**Records supplied:**
═══
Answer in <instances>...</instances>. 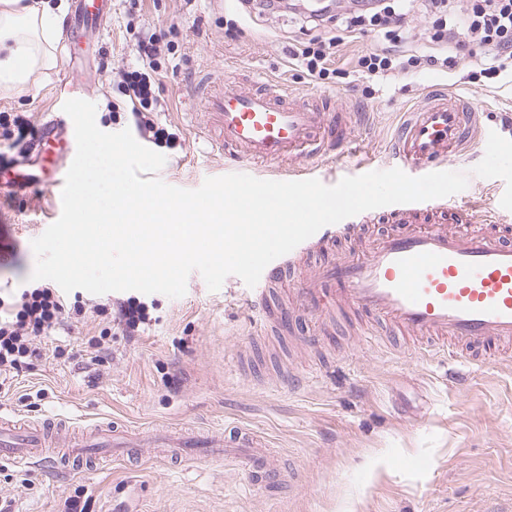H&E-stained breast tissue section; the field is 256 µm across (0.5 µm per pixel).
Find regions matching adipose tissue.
I'll return each instance as SVG.
<instances>
[{"instance_id": "ef3b65f1", "label": "adipose tissue", "mask_w": 512, "mask_h": 512, "mask_svg": "<svg viewBox=\"0 0 512 512\" xmlns=\"http://www.w3.org/2000/svg\"><path fill=\"white\" fill-rule=\"evenodd\" d=\"M55 31V13L46 2L36 9L21 0H0V85L25 83L44 62Z\"/></svg>"}]
</instances>
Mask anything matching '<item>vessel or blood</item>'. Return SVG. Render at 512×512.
Returning <instances> with one entry per match:
<instances>
[{
  "label": "vessel or blood",
  "mask_w": 512,
  "mask_h": 512,
  "mask_svg": "<svg viewBox=\"0 0 512 512\" xmlns=\"http://www.w3.org/2000/svg\"><path fill=\"white\" fill-rule=\"evenodd\" d=\"M111 15L112 0H74L62 28L64 47L81 43L85 31L104 30ZM197 92L204 98V138L212 149L237 160L272 165L279 181L306 179L315 162L353 138L345 113L327 111L318 96L283 84L209 76L201 78ZM479 124V112L462 96L434 92L408 113L392 152L420 174L444 171L449 156L470 143ZM75 154L71 118L60 109L46 113L23 155L0 165V191L62 189ZM427 211L447 216V199L395 205L387 216L394 230L378 235L364 252L315 266L298 282L296 306L270 309L266 293L282 284L284 272L305 256L374 223V214L365 211L324 226L281 262L269 264L254 300L264 329L286 334L298 318L337 309L387 322L432 354L458 350L459 364L465 368L511 347L512 226L474 208L466 213V221L486 224L487 229L463 233L441 223H423ZM146 448L159 458L176 455L199 462L236 453L246 460L253 486L269 493L280 480L268 444L241 428L143 432L101 422L81 430L62 418L35 423L0 411V458L19 466L50 462L61 468H93L111 455Z\"/></svg>",
  "instance_id": "vessel-or-blood-1"
}]
</instances>
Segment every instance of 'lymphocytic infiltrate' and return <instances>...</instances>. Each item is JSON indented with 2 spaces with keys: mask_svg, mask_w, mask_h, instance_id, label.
<instances>
[{
  "mask_svg": "<svg viewBox=\"0 0 512 512\" xmlns=\"http://www.w3.org/2000/svg\"><path fill=\"white\" fill-rule=\"evenodd\" d=\"M297 13L303 26L321 29L334 24L336 36L315 37L288 48L292 66L321 82L351 69L368 81L380 82L401 74L433 70L447 72L451 55L475 46L473 73L488 79L512 75V0H350L347 11L332 14L330 4L299 5L298 0H238L244 15H276L282 9ZM422 17L424 27L411 32L413 17ZM371 27L379 42L358 52L348 66L337 61L338 47L362 26ZM160 38L157 33L139 31L135 37L136 62L123 71L126 96L133 104L130 116L137 128L154 140L169 139L167 128L147 116L156 101L154 85L159 72L156 57ZM96 313H112L123 335H141L149 327V306L139 298L119 302L115 310L99 305ZM87 310L81 304H68L49 283H32L16 297L0 298V391L28 361L38 356L37 344L65 322L84 320Z\"/></svg>",
  "mask_w": 512,
  "mask_h": 512,
  "instance_id": "f902f5d3",
  "label": "lymphocytic infiltrate"
}]
</instances>
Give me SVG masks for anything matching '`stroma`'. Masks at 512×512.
<instances>
[{
    "mask_svg": "<svg viewBox=\"0 0 512 512\" xmlns=\"http://www.w3.org/2000/svg\"><path fill=\"white\" fill-rule=\"evenodd\" d=\"M234 11L233 0H112L107 28L87 34L74 60L53 43L51 65L22 89L0 87V113L39 126L58 108L61 82L73 79L96 104L99 129L127 128L132 103L121 72L134 61L135 29L148 26L162 37L155 93L164 109L153 118L177 136L170 145L138 138L165 155L159 178L195 189L206 178L244 172L199 139L205 115L188 103L198 73L222 66L240 79L256 72L303 93L333 96L355 138L316 173L332 186L393 168L390 143L402 113L428 86L446 82L433 71L402 74L370 95L348 75L316 83L288 61L289 45L309 40L310 32L291 16H266L250 21L240 38L229 24ZM468 60L460 51L452 70L456 92L482 110L484 130L512 139V123L501 121L512 114V86L467 83ZM484 154L478 142L449 158V166L470 174L467 188L448 198L451 215L466 206L499 208L504 181L471 173ZM53 203L43 189L24 205L0 202V241L9 247L0 259V287L28 284L36 262L31 242L49 224ZM250 294L234 275L209 291L194 272L180 298L147 295L149 330L133 341L114 334L112 353L97 371L78 357L54 360L52 351L66 344L82 349L107 327V316L56 327L42 341L41 358L0 396V407L34 421L60 414L88 426L116 420L146 430L235 422L263 435L274 451L282 468L276 494L252 487L239 461L173 465L149 457L70 473L0 460V499L11 500L14 512H62L72 496L86 500V512H499L512 504V356L480 363L465 386L455 387L444 377V357L423 356L409 344L395 348L379 325L371 327L377 343L361 346L352 330L361 317L354 313L334 320L327 336L314 318L295 336L267 334L246 306Z\"/></svg>",
    "mask_w": 512,
    "mask_h": 512,
    "instance_id": "35a3bbf8",
    "label": "stroma"
}]
</instances>
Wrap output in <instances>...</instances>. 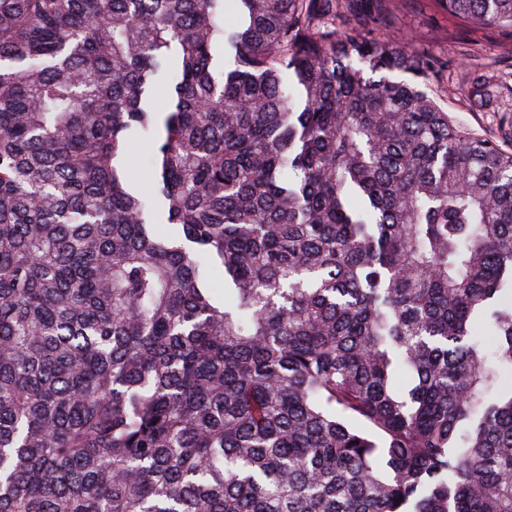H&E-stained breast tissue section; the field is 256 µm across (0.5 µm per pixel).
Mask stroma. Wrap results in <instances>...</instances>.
I'll list each match as a JSON object with an SVG mask.
<instances>
[{"label":"stroma","mask_w":512,"mask_h":512,"mask_svg":"<svg viewBox=\"0 0 512 512\" xmlns=\"http://www.w3.org/2000/svg\"><path fill=\"white\" fill-rule=\"evenodd\" d=\"M390 22L395 35L442 62L440 79L423 80L420 87L460 125L481 134L512 130V31L451 20L436 0H394ZM477 65L499 87L493 106L469 99V75Z\"/></svg>","instance_id":"stroma-1"}]
</instances>
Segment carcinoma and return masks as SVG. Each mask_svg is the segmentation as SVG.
Returning <instances> with one entry per match:
<instances>
[{"mask_svg":"<svg viewBox=\"0 0 512 512\" xmlns=\"http://www.w3.org/2000/svg\"><path fill=\"white\" fill-rule=\"evenodd\" d=\"M225 2L0 0V512H512V149Z\"/></svg>","mask_w":512,"mask_h":512,"instance_id":"1","label":"carcinoma"}]
</instances>
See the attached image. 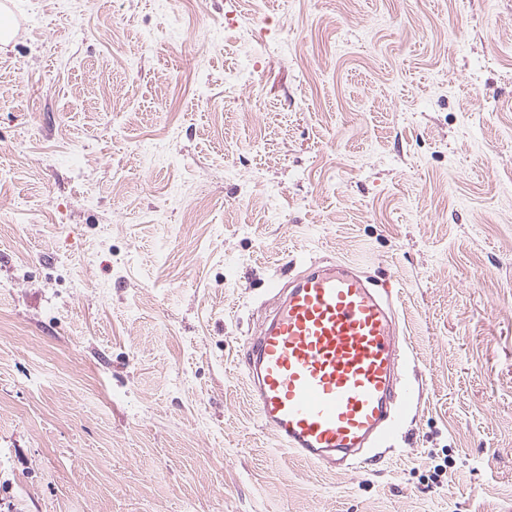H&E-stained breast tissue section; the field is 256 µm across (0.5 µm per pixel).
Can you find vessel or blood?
<instances>
[{
    "label": "vessel or blood",
    "instance_id": "vessel-or-blood-1",
    "mask_svg": "<svg viewBox=\"0 0 512 512\" xmlns=\"http://www.w3.org/2000/svg\"><path fill=\"white\" fill-rule=\"evenodd\" d=\"M397 331L391 292L348 269L313 264L289 280L246 362L280 450L333 470L392 447L406 410Z\"/></svg>",
    "mask_w": 512,
    "mask_h": 512
}]
</instances>
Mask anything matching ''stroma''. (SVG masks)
Segmentation results:
<instances>
[{
  "label": "stroma",
  "instance_id": "1",
  "mask_svg": "<svg viewBox=\"0 0 512 512\" xmlns=\"http://www.w3.org/2000/svg\"><path fill=\"white\" fill-rule=\"evenodd\" d=\"M11 5L0 500L512 512V0ZM305 259L400 290L402 438L336 471L243 363Z\"/></svg>",
  "mask_w": 512,
  "mask_h": 512
}]
</instances>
═══
**Exercise aim:** Take the line that contains "Can you find vessel or blood?" and every line after it through the end of the listing above, and repeat them exactly.

**Response to this task:**
Can you find vessel or blood?
<instances>
[{
    "label": "vessel or blood",
    "instance_id": "vessel-or-blood-1",
    "mask_svg": "<svg viewBox=\"0 0 512 512\" xmlns=\"http://www.w3.org/2000/svg\"><path fill=\"white\" fill-rule=\"evenodd\" d=\"M397 331L391 292L348 269L313 264L289 280L246 362L280 450L333 470L392 447L406 410Z\"/></svg>",
    "mask_w": 512,
    "mask_h": 512
}]
</instances>
Mask anything matching ''stroma''. (SVG masks)
Segmentation results:
<instances>
[{
  "label": "stroma",
  "instance_id": "1",
  "mask_svg": "<svg viewBox=\"0 0 512 512\" xmlns=\"http://www.w3.org/2000/svg\"><path fill=\"white\" fill-rule=\"evenodd\" d=\"M11 5L0 500L512 512V0ZM305 259L400 290L402 438L336 471L243 363Z\"/></svg>",
  "mask_w": 512,
  "mask_h": 512
}]
</instances>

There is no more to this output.